*** Opening THE DATA ***

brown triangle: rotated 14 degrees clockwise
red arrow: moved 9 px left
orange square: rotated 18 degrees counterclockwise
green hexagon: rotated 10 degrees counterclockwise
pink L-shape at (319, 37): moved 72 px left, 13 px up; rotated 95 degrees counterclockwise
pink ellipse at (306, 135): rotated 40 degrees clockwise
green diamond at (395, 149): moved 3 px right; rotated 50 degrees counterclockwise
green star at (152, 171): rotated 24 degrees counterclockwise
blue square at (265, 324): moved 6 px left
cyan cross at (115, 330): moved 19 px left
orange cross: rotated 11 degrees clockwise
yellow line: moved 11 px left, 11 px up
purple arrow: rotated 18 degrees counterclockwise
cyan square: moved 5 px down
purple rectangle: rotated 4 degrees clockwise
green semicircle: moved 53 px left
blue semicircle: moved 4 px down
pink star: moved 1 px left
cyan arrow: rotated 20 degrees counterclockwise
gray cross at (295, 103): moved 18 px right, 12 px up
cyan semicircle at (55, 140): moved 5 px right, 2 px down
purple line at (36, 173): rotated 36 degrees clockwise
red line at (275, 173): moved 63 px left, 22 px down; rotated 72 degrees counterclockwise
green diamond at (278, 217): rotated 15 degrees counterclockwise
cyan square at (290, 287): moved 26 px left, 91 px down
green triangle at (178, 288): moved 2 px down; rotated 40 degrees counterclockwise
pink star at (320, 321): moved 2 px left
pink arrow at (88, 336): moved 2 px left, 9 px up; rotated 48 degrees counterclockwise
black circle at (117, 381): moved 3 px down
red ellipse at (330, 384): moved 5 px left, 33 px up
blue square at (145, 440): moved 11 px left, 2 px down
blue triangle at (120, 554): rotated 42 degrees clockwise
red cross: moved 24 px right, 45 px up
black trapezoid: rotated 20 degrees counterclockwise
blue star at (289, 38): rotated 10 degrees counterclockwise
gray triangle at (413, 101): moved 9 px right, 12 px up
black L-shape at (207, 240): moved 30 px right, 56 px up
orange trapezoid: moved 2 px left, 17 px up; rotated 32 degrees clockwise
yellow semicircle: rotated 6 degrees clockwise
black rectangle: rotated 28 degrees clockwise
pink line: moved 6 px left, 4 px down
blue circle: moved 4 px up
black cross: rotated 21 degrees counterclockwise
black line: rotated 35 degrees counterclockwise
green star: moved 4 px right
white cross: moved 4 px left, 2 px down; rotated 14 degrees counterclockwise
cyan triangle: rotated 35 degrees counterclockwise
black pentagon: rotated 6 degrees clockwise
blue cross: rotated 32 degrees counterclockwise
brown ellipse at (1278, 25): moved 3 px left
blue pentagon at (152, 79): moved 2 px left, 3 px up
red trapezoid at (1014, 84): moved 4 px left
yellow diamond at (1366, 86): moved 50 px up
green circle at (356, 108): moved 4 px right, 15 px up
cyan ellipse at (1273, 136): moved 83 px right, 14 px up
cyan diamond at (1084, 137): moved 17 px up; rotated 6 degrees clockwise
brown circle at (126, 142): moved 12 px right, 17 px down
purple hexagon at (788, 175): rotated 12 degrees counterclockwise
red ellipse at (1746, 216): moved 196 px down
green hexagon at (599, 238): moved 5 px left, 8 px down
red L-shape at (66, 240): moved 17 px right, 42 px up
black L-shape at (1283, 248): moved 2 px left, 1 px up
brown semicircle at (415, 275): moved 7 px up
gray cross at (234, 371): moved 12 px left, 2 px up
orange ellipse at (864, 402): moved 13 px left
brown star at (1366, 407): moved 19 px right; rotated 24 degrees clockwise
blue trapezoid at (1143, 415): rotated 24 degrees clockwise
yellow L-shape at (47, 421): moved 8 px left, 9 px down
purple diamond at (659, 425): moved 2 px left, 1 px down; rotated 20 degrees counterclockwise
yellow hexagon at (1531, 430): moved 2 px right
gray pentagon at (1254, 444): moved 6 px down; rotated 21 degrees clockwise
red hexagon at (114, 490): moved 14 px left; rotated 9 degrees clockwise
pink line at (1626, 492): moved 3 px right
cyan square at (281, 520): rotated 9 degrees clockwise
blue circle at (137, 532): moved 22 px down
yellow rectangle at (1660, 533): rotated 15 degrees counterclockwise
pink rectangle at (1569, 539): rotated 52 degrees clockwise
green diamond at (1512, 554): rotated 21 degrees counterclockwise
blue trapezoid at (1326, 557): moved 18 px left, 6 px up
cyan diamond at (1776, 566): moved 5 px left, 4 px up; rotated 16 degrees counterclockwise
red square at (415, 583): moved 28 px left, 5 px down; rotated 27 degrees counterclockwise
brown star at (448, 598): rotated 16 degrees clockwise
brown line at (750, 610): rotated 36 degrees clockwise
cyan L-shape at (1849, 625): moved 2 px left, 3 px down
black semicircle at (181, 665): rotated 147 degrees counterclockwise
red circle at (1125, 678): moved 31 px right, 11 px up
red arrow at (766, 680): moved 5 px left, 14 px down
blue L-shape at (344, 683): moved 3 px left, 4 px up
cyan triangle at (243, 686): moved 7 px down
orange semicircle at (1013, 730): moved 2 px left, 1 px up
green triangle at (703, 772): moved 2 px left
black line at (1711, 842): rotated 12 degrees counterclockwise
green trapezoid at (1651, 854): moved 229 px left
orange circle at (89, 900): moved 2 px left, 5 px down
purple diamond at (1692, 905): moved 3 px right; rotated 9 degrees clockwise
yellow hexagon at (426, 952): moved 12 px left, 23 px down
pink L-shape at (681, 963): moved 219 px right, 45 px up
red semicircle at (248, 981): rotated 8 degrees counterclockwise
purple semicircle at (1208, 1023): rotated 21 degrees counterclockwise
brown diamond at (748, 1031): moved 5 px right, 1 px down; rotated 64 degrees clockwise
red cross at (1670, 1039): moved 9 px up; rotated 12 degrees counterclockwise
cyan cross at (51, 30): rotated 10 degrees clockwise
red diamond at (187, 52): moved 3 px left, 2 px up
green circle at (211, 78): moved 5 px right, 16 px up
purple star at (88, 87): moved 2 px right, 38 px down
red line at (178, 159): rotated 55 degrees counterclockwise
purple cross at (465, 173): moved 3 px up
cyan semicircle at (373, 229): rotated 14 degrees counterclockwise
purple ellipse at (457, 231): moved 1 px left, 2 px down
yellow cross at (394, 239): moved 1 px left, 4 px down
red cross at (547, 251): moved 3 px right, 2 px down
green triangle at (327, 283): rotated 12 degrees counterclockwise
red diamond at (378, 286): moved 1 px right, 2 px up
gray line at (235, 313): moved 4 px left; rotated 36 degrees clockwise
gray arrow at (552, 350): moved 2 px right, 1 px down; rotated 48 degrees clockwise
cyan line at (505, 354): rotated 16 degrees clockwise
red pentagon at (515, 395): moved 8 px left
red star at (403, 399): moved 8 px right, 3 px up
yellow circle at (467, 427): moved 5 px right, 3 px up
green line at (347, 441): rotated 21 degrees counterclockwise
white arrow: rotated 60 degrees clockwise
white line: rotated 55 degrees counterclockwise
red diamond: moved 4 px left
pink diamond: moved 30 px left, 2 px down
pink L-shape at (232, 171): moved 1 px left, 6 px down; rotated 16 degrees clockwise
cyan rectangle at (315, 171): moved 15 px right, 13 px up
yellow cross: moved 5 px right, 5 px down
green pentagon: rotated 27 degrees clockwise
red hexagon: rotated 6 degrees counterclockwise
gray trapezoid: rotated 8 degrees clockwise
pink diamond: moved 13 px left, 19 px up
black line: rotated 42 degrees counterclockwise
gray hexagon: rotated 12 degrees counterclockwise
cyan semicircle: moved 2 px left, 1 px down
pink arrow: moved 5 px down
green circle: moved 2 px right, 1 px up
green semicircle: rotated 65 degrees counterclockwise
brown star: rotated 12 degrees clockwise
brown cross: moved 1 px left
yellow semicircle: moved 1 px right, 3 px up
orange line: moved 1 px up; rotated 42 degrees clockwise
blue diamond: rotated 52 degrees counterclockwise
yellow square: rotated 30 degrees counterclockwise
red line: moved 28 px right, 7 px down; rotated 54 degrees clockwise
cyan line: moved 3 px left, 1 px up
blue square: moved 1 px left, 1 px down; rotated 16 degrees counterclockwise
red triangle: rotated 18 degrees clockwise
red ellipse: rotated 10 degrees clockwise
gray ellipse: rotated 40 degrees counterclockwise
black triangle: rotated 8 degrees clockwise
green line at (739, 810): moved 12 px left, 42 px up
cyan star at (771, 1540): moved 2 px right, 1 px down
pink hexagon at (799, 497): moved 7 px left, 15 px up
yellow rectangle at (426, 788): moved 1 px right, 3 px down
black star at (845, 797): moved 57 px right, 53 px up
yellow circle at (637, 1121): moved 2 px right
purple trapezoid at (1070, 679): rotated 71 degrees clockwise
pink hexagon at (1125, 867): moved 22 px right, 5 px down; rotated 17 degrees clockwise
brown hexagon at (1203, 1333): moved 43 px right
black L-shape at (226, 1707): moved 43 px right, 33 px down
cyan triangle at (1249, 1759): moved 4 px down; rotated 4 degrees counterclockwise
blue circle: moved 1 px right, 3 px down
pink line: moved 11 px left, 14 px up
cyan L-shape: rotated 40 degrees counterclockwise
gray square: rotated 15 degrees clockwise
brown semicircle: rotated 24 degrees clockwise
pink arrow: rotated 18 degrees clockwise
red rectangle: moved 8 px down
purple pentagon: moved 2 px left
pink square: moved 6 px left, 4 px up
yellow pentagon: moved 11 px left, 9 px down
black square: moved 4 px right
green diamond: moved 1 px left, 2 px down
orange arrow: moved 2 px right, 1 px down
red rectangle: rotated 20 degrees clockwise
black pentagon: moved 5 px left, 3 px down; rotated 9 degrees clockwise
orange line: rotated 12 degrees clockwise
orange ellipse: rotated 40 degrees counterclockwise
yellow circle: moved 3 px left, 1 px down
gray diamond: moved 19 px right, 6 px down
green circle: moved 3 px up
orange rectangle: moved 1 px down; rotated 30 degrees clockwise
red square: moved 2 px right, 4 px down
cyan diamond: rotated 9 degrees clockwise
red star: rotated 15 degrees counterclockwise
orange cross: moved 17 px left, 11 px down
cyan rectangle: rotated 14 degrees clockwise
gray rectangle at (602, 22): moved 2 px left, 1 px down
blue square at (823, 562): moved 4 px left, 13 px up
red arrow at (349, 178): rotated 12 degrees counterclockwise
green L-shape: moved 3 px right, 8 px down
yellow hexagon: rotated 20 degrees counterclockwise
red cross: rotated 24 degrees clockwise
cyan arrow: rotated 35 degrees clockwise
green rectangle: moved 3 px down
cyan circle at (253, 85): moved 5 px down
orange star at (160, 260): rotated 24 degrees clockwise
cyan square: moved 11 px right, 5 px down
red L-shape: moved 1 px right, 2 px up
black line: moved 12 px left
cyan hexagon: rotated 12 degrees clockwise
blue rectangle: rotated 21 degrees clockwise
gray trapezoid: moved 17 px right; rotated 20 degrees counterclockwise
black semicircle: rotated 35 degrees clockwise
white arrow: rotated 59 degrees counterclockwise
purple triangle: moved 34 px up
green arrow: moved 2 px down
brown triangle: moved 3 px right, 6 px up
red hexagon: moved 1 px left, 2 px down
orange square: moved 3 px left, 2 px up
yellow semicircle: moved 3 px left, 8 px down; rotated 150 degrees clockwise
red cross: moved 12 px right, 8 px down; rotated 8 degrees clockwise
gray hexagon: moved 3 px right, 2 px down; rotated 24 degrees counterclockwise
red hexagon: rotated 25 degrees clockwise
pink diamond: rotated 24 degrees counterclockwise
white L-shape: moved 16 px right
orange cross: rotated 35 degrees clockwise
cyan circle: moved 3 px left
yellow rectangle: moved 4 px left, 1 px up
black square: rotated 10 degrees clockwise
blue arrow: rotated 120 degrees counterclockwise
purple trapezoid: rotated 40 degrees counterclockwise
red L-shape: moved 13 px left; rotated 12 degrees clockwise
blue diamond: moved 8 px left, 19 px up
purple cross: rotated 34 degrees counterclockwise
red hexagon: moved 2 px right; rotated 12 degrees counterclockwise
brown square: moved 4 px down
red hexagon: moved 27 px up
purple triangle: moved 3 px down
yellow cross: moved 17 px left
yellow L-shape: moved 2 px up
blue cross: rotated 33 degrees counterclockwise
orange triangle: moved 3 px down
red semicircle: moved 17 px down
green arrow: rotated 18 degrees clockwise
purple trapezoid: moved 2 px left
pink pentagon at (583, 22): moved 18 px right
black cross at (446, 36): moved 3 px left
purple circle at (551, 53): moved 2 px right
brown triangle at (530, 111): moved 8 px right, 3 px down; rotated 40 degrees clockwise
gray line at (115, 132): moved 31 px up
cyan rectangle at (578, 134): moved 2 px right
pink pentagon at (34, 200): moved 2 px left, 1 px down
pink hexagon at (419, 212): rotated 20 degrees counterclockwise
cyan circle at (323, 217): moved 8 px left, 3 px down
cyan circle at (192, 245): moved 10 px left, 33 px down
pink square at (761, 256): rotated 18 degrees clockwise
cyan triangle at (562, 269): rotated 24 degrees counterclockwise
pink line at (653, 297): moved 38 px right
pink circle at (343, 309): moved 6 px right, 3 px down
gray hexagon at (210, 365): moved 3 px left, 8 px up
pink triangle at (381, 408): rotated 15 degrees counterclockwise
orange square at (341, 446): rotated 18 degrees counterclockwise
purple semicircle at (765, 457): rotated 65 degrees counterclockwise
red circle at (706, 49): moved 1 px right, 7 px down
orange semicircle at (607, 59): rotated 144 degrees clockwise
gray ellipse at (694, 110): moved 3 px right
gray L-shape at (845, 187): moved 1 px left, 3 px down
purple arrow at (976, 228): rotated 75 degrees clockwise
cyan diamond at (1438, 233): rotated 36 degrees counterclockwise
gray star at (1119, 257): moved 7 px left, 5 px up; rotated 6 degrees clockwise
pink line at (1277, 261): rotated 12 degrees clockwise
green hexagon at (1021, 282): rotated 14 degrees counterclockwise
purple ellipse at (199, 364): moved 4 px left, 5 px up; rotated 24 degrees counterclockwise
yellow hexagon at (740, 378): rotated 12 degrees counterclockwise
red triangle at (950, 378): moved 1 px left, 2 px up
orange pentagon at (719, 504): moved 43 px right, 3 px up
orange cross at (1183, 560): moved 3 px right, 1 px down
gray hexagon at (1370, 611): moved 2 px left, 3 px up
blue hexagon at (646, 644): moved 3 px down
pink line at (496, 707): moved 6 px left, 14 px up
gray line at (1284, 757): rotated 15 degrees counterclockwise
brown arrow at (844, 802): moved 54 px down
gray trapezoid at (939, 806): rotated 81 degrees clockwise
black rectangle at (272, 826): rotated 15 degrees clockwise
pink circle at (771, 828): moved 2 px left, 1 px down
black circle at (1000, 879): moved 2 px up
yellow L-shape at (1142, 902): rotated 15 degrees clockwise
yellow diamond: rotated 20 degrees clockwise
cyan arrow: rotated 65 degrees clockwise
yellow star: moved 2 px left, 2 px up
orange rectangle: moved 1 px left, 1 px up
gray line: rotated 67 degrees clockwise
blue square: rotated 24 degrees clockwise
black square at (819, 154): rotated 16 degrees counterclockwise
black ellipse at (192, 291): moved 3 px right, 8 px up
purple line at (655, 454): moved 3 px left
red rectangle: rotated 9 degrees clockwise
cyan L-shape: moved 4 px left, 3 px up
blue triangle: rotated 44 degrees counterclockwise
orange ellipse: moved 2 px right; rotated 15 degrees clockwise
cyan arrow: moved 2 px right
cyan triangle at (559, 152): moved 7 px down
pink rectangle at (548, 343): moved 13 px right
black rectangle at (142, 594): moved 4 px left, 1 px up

*** Closing THE DATA ***

**BRIEF:** Only the lines above, from the first through the one holding "black cross: rotated", are to be output, and they must be copied exactly.

**ANSWER FOR THIS EXERCISE:**
brown triangle: rotated 14 degrees clockwise
red arrow: moved 9 px left
orange square: rotated 18 degrees counterclockwise
green hexagon: rotated 10 degrees counterclockwise
pink L-shape at (319, 37): moved 72 px left, 13 px up; rotated 95 degrees counterclockwise
pink ellipse at (306, 135): rotated 40 degrees clockwise
green diamond at (395, 149): moved 3 px right; rotated 50 degrees counterclockwise
green star at (152, 171): rotated 24 degrees counterclockwise
blue square at (265, 324): moved 6 px left
cyan cross at (115, 330): moved 19 px left
orange cross: rotated 11 degrees clockwise
yellow line: moved 11 px left, 11 px up
purple arrow: rotated 18 degrees counterclockwise
cyan square: moved 5 px down
purple rectangle: rotated 4 degrees clockwise
green semicircle: moved 53 px left
blue semicircle: moved 4 px down
pink star: moved 1 px left
cyan arrow: rotated 20 degrees counterclockwise
gray cross at (295, 103): moved 18 px right, 12 px up
cyan semicircle at (55, 140): moved 5 px right, 2 px down
purple line at (36, 173): rotated 36 degrees clockwise
red line at (275, 173): moved 63 px left, 22 px down; rotated 72 degrees counterclockwise
green diamond at (278, 217): rotated 15 degrees counterclockwise
cyan square at (290, 287): moved 26 px left, 91 px down
green triangle at (178, 288): moved 2 px down; rotated 40 degrees counterclockwise
pink star at (320, 321): moved 2 px left
pink arrow at (88, 336): moved 2 px left, 9 px up; rotated 48 degrees counterclockwise
black circle at (117, 381): moved 3 px down
red ellipse at (330, 384): moved 5 px left, 33 px up
blue square at (145, 440): moved 11 px left, 2 px down
blue triangle at (120, 554): rotated 42 degrees clockwise
red cross: moved 24 px right, 45 px up
black trapezoid: rotated 20 degrees counterclockwise
blue star at (289, 38): rotated 10 degrees counterclockwise
gray triangle at (413, 101): moved 9 px right, 12 px up
black L-shape at (207, 240): moved 30 px right, 56 px up
orange trapezoid: moved 2 px left, 17 px up; rotated 32 degrees clockwise
yellow semicircle: rotated 6 degrees clockwise
black rectangle: rotated 28 degrees clockwise
pink line: moved 6 px left, 4 px down
blue circle: moved 4 px up
black cross: rotated 21 degrees counterclockwise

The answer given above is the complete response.